[Data supplied Boundary: Start]

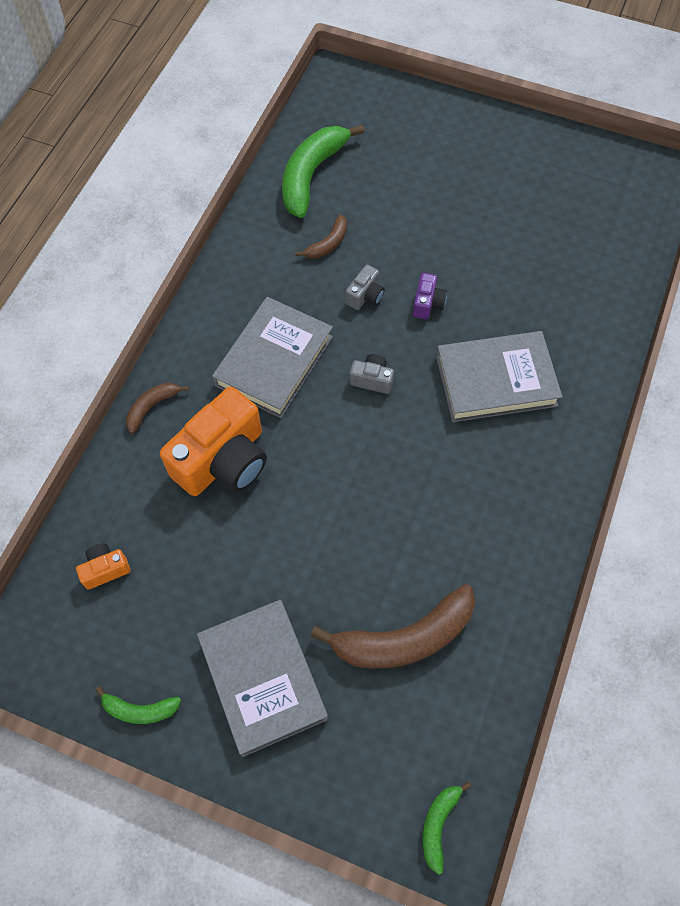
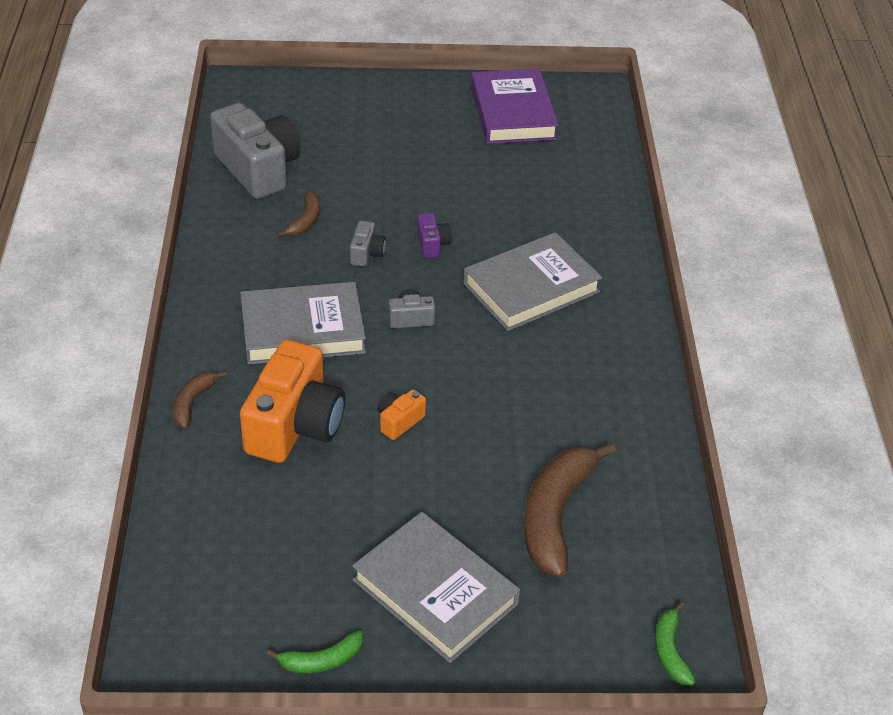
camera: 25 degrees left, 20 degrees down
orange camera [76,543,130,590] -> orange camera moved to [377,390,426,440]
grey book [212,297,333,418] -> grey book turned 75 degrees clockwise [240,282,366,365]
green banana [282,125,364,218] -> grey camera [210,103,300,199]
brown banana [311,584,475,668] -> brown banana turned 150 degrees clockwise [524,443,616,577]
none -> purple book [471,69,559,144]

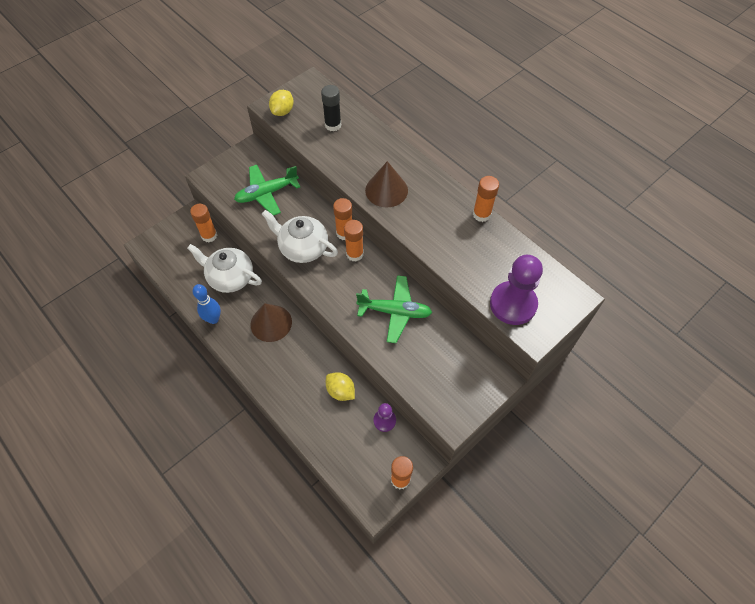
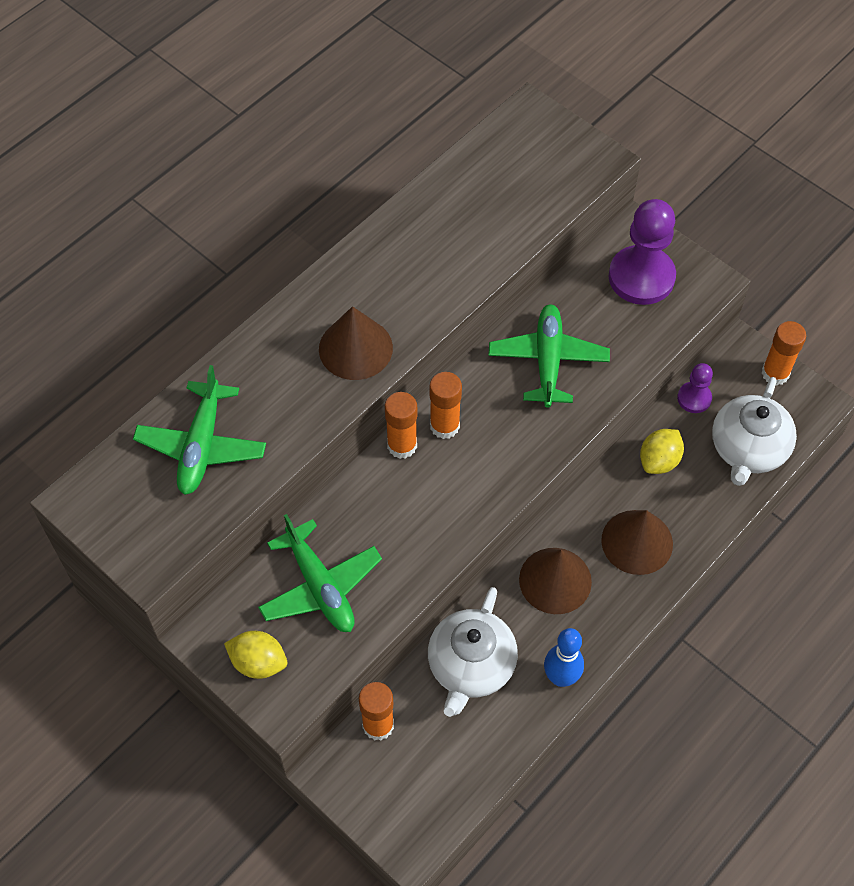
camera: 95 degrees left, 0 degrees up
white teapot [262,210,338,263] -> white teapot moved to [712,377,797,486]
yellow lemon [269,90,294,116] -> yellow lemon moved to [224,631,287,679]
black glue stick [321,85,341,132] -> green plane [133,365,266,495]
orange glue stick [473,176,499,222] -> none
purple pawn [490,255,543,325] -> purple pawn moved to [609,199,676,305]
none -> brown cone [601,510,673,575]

[Data supplied Boundary: End]
[Data supplied Boundary: Start]

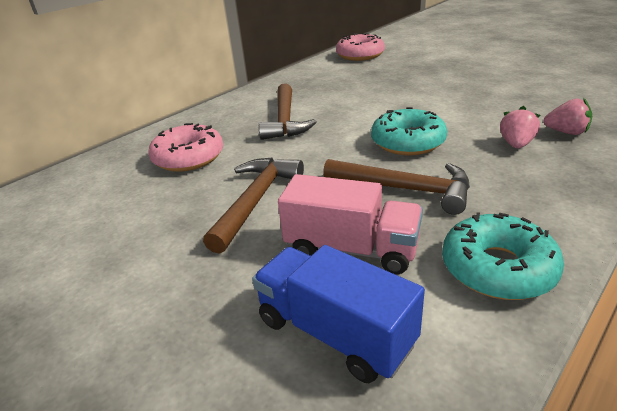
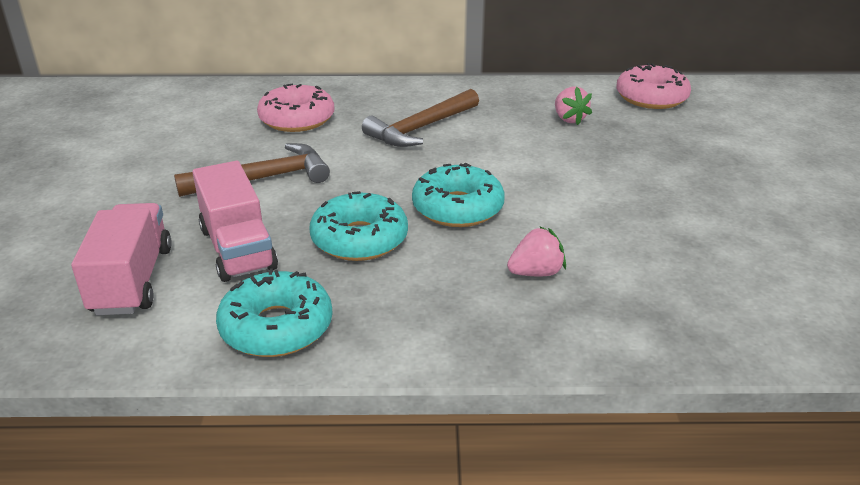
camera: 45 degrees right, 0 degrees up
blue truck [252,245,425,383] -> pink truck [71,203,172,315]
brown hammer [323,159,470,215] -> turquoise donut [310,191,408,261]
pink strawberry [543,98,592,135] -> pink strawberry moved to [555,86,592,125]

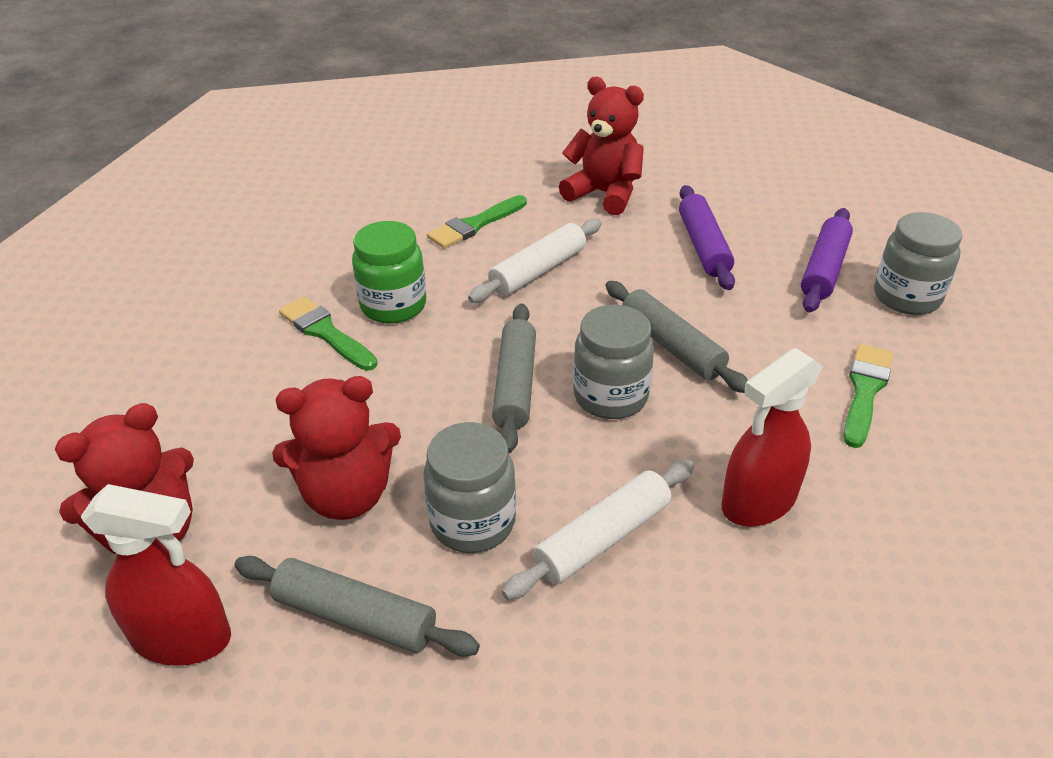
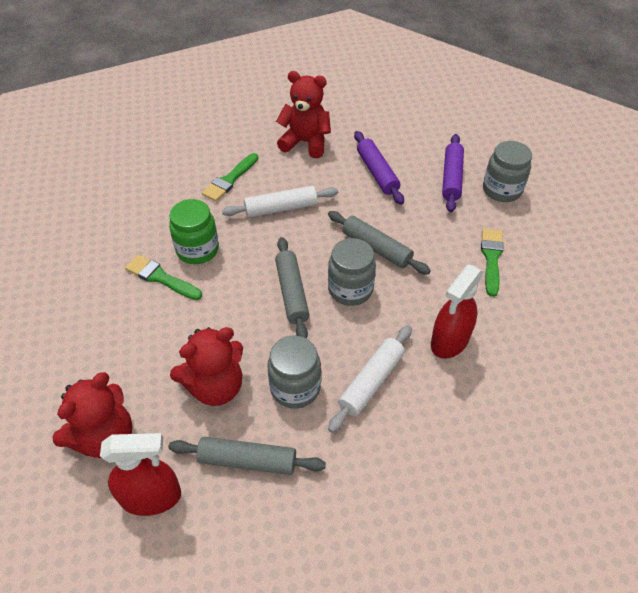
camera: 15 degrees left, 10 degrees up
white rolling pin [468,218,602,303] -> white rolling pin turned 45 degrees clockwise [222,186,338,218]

[Data supplied Boundary: End]

Aim of the exercise: Go through the entries and return each line where the word "clockwise" appears.

Response area:
grey book [212,297,333,418] -> grey book turned 75 degrees clockwise [240,282,366,365]
brown banana [311,584,475,668] -> brown banana turned 150 degrees clockwise [524,443,616,577]
white rolling pin [468,218,602,303] -> white rolling pin turned 45 degrees clockwise [222,186,338,218]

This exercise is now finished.